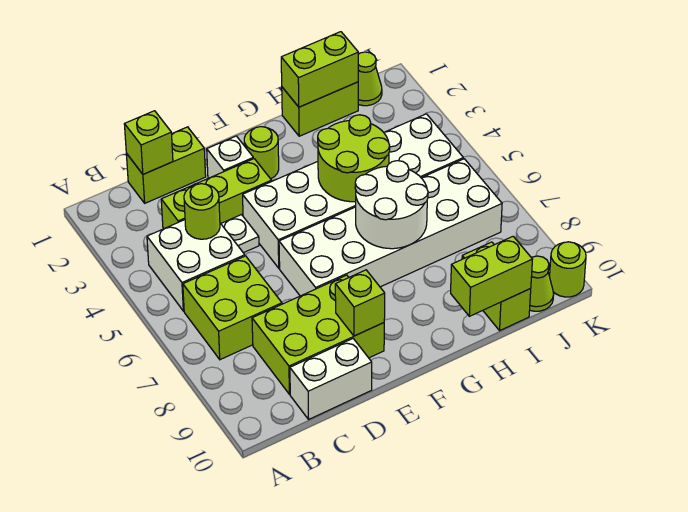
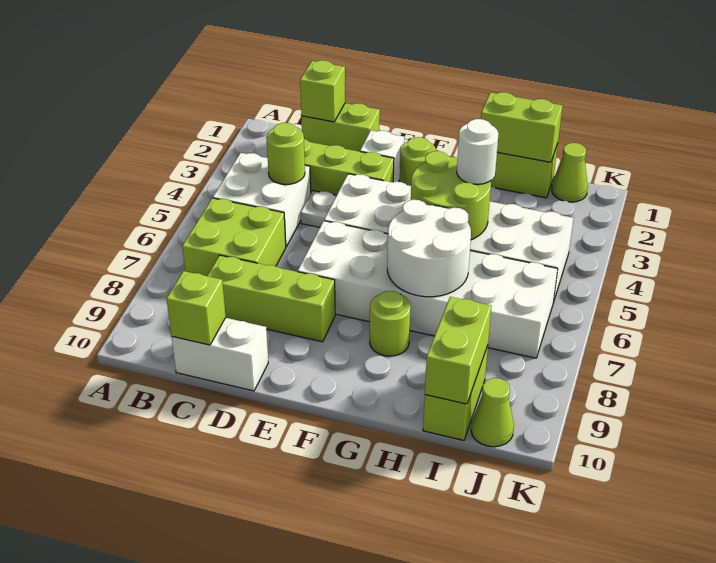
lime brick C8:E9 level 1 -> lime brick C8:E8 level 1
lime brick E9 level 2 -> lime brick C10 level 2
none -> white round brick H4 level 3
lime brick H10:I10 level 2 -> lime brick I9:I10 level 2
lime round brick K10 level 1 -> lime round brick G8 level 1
◇ ◇ ◇ ◇ ◇
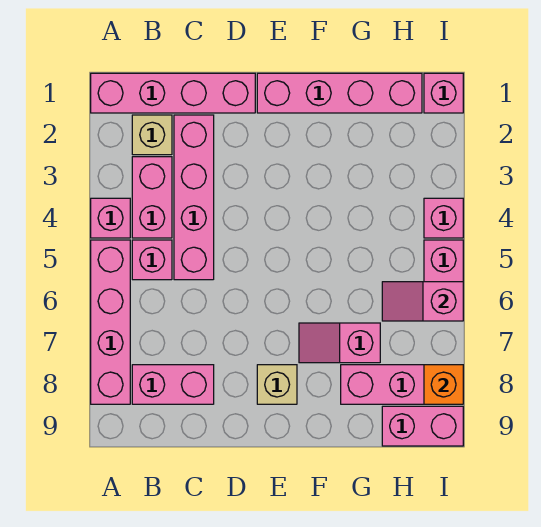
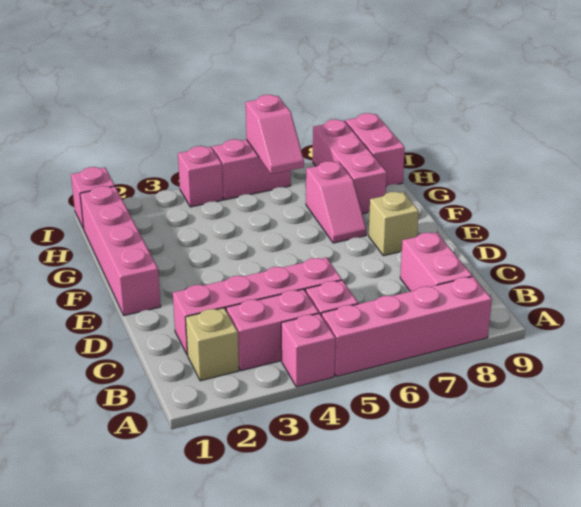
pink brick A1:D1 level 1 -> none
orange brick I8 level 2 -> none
◇ ◇ ◇ ◇ ◇
▶ Exercise description
Wherever the line holding "lime brick E9" falls in the entries above, copy exactly from it through the line holding "lime round brick K10", inclusive, and add nothing.

▶ Solution for this exercise
lime brick E9 level 2 -> lime brick C10 level 2
none -> white round brick H4 level 3
lime brick H10:I10 level 2 -> lime brick I9:I10 level 2
lime round brick K10 level 1 -> lime round brick G8 level 1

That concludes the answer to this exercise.